▶ **Task item**: Below are some entries. Copy each line in them that holds "calculator".

▶ **Recorded information**:
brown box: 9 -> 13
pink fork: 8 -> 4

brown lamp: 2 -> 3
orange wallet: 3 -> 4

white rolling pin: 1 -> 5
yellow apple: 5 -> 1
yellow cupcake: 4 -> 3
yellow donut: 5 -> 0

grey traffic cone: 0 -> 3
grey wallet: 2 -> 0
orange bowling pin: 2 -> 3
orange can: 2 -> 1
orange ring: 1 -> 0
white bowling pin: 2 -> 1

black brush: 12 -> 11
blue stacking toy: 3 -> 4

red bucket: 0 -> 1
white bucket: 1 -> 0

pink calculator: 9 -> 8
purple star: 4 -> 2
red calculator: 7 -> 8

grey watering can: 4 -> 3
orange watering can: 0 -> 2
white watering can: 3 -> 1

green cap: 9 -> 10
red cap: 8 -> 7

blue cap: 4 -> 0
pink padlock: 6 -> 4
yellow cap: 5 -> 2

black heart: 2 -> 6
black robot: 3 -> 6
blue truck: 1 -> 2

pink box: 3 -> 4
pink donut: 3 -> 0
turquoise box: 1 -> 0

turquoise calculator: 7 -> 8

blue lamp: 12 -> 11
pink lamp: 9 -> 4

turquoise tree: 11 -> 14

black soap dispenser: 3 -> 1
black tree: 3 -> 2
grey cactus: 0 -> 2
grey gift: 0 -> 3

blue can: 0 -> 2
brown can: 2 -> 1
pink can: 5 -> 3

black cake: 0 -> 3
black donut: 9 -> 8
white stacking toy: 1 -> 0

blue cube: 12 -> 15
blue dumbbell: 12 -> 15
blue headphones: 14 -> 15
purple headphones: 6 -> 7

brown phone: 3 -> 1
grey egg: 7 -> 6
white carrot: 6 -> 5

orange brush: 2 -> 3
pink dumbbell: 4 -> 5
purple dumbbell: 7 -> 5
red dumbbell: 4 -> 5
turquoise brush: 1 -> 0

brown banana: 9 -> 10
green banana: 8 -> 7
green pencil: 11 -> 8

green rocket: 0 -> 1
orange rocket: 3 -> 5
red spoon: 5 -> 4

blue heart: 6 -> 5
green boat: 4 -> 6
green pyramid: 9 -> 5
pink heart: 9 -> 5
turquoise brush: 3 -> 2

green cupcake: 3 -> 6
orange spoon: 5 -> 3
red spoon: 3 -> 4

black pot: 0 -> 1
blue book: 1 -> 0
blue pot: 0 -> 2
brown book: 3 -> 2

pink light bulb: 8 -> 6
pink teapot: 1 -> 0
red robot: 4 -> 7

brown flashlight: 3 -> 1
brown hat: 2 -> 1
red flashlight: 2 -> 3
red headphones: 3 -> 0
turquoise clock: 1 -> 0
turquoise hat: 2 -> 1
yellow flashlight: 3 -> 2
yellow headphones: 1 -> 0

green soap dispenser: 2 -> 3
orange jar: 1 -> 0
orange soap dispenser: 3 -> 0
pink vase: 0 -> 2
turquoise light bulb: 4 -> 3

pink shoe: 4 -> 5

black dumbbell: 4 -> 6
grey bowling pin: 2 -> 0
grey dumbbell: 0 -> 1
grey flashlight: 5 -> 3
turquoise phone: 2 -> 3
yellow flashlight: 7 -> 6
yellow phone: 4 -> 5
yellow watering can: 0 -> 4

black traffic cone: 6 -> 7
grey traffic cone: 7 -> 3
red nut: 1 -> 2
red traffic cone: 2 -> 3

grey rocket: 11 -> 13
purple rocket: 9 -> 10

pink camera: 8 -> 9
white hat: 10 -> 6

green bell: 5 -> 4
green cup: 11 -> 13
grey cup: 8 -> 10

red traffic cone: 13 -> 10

▶ **Answer section**:
pink calculator: 9 -> 8
red calculator: 7 -> 8
turquoise calculator: 7 -> 8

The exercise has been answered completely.